— Begin MATERIAL PROVIDED —

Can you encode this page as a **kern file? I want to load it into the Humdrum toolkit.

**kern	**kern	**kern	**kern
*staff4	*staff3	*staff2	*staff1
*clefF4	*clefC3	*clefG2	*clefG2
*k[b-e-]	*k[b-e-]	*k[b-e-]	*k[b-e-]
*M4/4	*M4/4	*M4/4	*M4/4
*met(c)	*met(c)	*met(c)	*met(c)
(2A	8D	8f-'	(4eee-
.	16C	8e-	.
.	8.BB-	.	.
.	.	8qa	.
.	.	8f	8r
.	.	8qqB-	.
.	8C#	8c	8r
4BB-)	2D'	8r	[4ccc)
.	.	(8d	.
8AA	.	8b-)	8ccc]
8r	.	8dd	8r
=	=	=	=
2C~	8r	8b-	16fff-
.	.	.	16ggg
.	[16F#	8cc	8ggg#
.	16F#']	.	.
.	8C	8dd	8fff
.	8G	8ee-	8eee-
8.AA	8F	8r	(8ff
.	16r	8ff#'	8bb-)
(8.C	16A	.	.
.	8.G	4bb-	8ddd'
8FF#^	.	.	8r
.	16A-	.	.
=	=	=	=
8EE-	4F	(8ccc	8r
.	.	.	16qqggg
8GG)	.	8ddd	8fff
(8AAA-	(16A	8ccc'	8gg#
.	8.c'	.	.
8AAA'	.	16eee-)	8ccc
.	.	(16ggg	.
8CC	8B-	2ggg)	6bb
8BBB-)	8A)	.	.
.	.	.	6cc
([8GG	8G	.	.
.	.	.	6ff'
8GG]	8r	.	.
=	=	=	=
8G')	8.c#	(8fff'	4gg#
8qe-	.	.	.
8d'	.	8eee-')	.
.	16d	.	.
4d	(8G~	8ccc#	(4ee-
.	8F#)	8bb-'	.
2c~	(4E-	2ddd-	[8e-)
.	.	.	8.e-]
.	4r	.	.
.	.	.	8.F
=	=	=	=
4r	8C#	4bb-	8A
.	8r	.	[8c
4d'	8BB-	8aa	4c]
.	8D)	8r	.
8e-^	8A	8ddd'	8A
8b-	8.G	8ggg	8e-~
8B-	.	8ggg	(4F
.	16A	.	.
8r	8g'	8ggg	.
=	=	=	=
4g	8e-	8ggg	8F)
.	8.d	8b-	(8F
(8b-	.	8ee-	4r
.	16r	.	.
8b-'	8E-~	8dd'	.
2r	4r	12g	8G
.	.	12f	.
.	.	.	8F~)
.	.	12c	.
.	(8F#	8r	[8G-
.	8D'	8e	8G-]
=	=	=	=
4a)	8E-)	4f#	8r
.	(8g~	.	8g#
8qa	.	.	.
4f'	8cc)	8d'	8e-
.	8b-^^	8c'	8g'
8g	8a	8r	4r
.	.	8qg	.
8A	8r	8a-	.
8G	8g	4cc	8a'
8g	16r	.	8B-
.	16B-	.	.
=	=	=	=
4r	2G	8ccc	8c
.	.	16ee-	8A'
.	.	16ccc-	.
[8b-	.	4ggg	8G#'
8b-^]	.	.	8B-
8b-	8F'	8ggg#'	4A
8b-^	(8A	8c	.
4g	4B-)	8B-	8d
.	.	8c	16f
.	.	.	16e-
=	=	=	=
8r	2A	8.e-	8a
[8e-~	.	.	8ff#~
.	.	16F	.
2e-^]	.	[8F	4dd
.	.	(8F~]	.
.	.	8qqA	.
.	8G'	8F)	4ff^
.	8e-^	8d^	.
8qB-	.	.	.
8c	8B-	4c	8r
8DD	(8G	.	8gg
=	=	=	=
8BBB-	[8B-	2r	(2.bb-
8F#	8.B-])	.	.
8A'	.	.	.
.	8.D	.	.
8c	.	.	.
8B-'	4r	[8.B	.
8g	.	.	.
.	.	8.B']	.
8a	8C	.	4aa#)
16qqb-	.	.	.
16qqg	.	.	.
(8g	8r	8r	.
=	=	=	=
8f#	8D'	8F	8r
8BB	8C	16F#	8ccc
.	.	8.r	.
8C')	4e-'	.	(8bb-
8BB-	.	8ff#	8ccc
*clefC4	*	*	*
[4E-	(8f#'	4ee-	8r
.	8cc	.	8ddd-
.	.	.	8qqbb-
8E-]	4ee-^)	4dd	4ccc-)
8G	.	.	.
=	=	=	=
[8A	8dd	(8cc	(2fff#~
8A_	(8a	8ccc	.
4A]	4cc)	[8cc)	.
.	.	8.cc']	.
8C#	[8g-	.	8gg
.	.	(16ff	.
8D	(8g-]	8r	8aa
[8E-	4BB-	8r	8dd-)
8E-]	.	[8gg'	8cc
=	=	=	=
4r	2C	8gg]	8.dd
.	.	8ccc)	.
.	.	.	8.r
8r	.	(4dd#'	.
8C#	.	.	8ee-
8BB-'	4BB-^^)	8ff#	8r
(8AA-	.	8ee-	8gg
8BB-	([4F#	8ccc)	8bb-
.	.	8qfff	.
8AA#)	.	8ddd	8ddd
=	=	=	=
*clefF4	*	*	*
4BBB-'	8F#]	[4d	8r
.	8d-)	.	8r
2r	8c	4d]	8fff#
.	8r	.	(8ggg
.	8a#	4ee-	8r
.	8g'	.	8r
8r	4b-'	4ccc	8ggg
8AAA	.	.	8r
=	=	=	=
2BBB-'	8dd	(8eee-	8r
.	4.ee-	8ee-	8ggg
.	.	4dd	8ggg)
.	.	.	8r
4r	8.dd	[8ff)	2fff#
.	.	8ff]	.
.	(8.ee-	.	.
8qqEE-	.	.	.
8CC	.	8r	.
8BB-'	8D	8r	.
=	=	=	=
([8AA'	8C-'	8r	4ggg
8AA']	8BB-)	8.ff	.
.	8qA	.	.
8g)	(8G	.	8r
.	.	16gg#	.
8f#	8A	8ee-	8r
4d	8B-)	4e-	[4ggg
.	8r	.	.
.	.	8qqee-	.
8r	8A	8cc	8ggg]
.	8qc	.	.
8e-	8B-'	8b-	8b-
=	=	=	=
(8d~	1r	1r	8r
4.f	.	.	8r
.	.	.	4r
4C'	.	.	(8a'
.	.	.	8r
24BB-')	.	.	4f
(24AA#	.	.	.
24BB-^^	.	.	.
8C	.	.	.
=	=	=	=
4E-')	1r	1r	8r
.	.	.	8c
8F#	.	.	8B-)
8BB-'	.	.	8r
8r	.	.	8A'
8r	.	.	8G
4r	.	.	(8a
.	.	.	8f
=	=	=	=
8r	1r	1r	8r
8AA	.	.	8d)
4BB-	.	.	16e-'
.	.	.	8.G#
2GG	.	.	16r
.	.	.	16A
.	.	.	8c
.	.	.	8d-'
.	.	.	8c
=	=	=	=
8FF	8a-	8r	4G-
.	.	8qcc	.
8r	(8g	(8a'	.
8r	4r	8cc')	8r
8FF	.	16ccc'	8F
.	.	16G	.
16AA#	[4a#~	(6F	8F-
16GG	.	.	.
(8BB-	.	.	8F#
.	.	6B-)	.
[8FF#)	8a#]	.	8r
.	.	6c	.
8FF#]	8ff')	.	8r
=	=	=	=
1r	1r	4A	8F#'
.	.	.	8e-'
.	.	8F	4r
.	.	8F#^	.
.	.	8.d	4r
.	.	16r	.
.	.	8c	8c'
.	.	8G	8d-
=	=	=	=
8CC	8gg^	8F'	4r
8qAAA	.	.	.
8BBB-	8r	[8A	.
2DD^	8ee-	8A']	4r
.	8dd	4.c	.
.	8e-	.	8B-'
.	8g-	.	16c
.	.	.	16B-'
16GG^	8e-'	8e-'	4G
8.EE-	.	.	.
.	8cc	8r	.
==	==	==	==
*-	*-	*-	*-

— End MATERIAL PROVIDED —

• **AIM**
Copy out, in full, every line of the records above that contains the string "kern".

• **FULL RESPONSE**
Can you encode this page as a **kern file? I want to load it into the Humdrum toolkit.
**kern	**kern	**kern	**kern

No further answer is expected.